The finished copy should match every record exactly and contain no pictures.

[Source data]
※

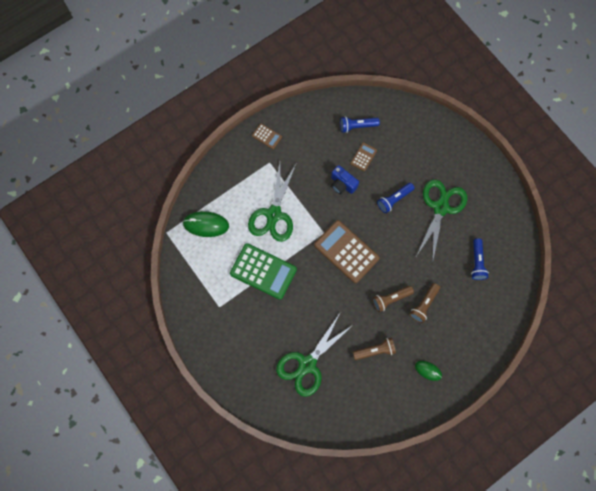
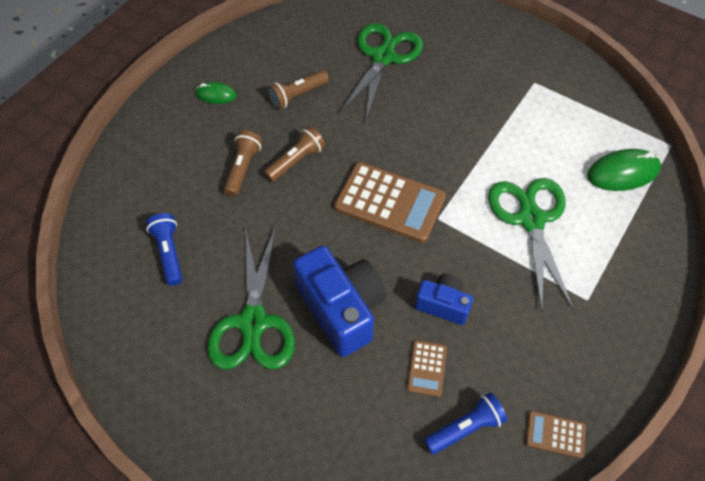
camera: 160 degrees right, 15 degrees down
(263, 271) = (500, 139): green calculator -> none
(267, 136) = (620, 345): brown calculator -> brown calculator (555, 434)
(394, 199) = (341, 309): blue flashlight -> blue camera

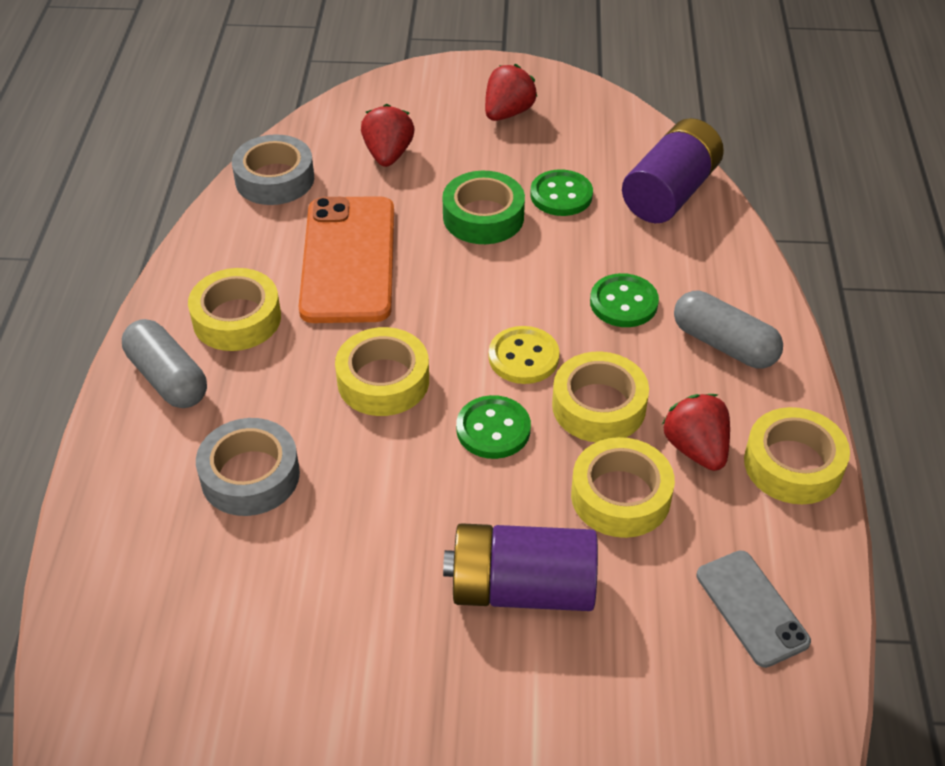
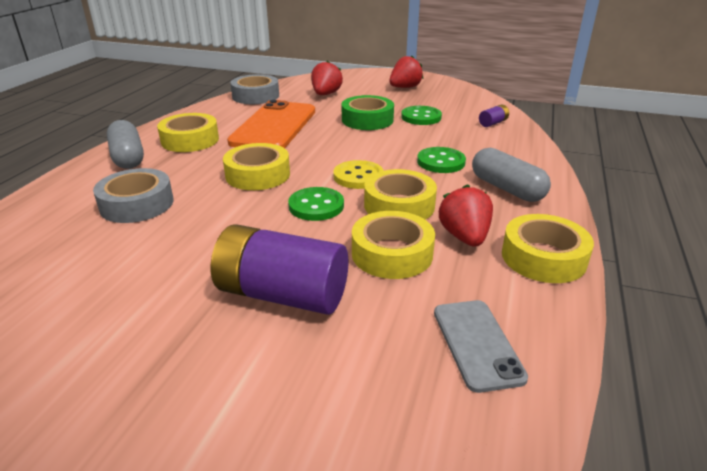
camera: 15 degrees right, 15 degrees down
(670, 192) = (493, 123): purple battery -> purple battery, size x0.42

※

[Solution to this exercise]
camera: 160 degrees right, 15 degrees down
(263, 271) = (500, 139): green calculator -> none
(267, 136) = (620, 345): brown calculator -> brown calculator (555, 434)
(394, 199) = (341, 309): blue flashlight -> blue camera

camera: 15 degrees right, 15 degrees down
(670, 192) = (493, 123): purple battery -> purple battery, size x0.42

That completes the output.